> Your assignment:
Return, word for word, only the lines of the data below that lie between the line with "DHT pin DATA: D5 -> D10" and the line with "DIGITS2 pin VCC: none -> 3V3", those two lines included.

[Recorded data]
◇ ◇ ◇ ◇ ◇

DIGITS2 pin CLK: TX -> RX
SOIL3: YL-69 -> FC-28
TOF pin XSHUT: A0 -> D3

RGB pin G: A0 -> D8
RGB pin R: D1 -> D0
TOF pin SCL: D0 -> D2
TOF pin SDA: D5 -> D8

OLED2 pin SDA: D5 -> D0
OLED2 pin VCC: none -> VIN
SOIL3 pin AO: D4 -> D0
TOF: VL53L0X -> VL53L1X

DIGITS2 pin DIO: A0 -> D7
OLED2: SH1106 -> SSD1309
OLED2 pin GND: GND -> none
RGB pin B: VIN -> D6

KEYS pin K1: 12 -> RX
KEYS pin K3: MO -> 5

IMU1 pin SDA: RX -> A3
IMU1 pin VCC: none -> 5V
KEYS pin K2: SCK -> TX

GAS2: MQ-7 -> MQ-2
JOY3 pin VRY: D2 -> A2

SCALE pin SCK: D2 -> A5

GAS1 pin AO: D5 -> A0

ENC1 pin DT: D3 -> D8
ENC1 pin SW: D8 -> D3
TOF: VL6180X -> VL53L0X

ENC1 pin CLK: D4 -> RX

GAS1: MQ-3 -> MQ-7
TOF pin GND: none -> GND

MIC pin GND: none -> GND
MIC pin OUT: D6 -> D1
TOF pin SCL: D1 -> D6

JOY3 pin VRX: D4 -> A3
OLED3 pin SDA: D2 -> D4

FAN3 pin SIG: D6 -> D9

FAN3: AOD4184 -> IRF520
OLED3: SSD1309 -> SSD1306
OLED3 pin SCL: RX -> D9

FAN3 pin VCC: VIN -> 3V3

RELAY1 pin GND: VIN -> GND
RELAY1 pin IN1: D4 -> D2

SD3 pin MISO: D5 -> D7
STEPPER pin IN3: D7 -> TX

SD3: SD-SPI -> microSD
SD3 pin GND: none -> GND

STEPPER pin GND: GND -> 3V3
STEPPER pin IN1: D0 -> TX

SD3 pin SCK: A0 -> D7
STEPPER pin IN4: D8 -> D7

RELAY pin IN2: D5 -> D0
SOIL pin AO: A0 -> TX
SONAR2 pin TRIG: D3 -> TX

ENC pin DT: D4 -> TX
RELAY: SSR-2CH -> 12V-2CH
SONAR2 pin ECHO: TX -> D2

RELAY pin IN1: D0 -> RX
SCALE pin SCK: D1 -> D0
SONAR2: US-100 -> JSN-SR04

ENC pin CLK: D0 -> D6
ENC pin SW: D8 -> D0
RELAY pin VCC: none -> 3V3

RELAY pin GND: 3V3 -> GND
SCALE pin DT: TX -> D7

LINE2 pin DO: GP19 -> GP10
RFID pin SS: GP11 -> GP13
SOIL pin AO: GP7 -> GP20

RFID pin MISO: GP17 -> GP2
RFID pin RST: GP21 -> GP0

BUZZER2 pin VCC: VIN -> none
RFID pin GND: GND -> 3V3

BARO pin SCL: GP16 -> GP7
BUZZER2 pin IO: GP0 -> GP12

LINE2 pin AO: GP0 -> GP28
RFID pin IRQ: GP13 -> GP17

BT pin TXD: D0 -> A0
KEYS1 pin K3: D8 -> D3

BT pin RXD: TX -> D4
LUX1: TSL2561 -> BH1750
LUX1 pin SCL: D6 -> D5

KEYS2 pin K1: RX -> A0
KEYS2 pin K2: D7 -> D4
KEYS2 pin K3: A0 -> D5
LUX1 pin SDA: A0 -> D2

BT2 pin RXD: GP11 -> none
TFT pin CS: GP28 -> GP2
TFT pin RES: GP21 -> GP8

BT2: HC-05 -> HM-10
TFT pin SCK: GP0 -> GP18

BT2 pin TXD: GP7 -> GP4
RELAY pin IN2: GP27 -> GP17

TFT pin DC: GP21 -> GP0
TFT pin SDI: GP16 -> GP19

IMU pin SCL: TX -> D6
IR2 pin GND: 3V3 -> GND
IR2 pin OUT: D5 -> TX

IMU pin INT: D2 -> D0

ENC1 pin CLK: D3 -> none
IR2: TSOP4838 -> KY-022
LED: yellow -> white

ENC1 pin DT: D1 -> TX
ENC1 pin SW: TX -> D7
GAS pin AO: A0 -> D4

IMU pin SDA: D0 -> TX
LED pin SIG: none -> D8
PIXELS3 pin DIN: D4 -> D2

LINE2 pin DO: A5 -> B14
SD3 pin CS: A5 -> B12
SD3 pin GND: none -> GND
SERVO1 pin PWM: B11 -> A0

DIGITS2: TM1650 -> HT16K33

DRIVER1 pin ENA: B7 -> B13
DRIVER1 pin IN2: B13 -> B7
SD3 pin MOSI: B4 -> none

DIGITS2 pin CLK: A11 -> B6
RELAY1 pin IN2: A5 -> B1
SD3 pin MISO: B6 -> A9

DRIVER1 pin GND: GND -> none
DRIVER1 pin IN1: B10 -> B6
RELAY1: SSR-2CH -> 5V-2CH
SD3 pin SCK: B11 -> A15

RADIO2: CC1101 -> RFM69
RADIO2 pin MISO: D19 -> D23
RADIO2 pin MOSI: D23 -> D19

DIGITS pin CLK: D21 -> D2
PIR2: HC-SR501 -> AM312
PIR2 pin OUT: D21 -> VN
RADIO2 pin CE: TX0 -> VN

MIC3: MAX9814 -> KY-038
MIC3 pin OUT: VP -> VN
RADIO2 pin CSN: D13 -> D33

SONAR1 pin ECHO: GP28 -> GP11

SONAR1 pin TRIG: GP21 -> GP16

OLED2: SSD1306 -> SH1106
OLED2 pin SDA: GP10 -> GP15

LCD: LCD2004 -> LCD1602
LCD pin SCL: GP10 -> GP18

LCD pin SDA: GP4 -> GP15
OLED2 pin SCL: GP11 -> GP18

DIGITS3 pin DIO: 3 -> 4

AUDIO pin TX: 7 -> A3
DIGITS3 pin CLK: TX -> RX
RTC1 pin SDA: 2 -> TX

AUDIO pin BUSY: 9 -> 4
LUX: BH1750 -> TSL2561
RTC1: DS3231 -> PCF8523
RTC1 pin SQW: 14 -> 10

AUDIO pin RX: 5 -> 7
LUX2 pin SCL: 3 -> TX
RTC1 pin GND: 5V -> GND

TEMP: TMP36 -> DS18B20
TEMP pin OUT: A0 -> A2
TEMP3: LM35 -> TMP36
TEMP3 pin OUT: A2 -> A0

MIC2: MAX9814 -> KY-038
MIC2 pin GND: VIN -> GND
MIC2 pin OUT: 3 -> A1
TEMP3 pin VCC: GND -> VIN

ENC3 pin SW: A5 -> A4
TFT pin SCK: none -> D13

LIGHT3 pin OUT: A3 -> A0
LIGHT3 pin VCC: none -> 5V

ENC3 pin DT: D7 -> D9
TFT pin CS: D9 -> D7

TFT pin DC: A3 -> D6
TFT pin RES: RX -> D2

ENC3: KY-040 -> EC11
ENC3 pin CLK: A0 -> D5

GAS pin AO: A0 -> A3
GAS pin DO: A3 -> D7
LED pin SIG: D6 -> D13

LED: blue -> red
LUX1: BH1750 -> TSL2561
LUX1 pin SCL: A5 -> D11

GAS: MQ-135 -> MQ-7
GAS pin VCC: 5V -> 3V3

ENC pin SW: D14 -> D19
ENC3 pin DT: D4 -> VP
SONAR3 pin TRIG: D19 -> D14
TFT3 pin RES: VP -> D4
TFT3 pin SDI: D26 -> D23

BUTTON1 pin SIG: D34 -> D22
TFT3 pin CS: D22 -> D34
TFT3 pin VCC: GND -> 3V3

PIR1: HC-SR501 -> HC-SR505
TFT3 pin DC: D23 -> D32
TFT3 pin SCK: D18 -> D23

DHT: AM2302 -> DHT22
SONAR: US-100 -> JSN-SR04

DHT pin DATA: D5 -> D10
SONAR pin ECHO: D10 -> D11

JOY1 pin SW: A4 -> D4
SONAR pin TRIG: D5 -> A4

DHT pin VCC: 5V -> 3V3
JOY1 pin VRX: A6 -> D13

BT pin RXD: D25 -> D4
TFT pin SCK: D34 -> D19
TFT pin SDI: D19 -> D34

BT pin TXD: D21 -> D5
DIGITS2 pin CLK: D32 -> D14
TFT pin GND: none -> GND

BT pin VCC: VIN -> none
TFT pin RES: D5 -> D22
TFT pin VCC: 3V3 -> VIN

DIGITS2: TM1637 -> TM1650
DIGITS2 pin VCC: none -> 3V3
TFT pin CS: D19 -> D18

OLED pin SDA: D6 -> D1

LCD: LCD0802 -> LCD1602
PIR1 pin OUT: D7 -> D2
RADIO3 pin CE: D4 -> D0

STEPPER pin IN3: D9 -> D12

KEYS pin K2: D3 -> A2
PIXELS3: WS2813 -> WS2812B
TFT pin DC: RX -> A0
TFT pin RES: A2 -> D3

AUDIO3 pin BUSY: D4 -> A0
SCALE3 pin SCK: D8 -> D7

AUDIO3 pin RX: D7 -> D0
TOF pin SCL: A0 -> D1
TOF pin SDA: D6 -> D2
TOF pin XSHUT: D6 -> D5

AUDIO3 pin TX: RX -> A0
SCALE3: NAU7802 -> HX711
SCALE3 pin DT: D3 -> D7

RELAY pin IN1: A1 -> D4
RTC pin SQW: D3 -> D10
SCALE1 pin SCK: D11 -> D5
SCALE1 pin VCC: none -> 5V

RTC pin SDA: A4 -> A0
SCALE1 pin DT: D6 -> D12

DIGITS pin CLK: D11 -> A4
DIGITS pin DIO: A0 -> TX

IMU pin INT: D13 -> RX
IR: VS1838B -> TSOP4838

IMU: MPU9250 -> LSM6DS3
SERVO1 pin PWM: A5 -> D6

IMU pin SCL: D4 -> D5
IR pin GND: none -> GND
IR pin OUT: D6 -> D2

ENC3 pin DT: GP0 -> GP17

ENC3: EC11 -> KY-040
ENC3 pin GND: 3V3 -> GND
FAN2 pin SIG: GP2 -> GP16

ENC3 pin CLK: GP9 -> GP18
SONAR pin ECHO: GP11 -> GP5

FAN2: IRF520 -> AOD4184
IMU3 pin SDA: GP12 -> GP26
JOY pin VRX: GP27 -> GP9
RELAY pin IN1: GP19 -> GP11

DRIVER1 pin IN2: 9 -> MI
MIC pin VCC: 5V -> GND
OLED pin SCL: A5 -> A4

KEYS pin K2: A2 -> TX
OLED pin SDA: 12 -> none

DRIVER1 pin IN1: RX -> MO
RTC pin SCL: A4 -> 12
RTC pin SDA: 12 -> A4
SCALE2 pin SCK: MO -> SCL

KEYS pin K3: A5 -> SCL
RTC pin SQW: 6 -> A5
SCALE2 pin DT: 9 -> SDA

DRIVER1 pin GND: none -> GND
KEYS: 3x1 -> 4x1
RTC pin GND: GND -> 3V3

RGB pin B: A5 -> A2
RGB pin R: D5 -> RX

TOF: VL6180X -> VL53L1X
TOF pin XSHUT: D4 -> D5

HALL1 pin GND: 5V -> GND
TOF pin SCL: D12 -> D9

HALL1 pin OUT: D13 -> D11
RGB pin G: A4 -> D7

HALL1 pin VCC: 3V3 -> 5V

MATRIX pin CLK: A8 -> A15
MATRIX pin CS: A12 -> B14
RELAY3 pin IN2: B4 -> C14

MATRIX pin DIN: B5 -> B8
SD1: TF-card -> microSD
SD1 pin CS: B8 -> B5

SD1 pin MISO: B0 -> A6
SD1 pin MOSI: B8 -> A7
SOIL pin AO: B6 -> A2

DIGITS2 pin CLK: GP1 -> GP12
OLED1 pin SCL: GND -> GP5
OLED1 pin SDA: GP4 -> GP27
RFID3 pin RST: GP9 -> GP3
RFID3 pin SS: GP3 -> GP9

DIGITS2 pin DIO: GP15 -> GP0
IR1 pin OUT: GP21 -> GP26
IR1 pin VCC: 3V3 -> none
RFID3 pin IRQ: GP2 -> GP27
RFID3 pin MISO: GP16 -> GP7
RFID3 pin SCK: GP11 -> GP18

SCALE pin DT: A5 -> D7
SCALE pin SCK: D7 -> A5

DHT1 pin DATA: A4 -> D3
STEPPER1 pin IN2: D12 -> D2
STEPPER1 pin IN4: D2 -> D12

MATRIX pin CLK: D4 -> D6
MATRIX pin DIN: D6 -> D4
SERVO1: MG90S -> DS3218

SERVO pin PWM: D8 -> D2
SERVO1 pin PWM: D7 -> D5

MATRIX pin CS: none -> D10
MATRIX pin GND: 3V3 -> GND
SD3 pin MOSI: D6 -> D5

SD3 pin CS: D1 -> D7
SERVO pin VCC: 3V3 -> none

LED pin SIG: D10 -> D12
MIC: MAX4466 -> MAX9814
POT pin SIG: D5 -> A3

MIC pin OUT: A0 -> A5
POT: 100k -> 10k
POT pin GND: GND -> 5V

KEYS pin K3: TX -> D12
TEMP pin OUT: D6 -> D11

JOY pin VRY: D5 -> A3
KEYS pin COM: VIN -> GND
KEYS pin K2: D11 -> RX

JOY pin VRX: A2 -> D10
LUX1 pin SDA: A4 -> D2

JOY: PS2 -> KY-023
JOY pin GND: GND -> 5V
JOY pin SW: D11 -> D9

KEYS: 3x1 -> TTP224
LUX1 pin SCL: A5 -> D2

◇ ◇ ◇ ◇ ◇

> Final answer:
DHT pin DATA: D5 -> D10
SONAR pin ECHO: D10 -> D11

JOY1 pin SW: A4 -> D4
SONAR pin TRIG: D5 -> A4

DHT pin VCC: 5V -> 3V3
JOY1 pin VRX: A6 -> D13

BT pin RXD: D25 -> D4
TFT pin SCK: D34 -> D19
TFT pin SDI: D19 -> D34

BT pin TXD: D21 -> D5
DIGITS2 pin CLK: D32 -> D14
TFT pin GND: none -> GND

BT pin VCC: VIN -> none
TFT pin RES: D5 -> D22
TFT pin VCC: 3V3 -> VIN

DIGITS2: TM1637 -> TM1650
DIGITS2 pin VCC: none -> 3V3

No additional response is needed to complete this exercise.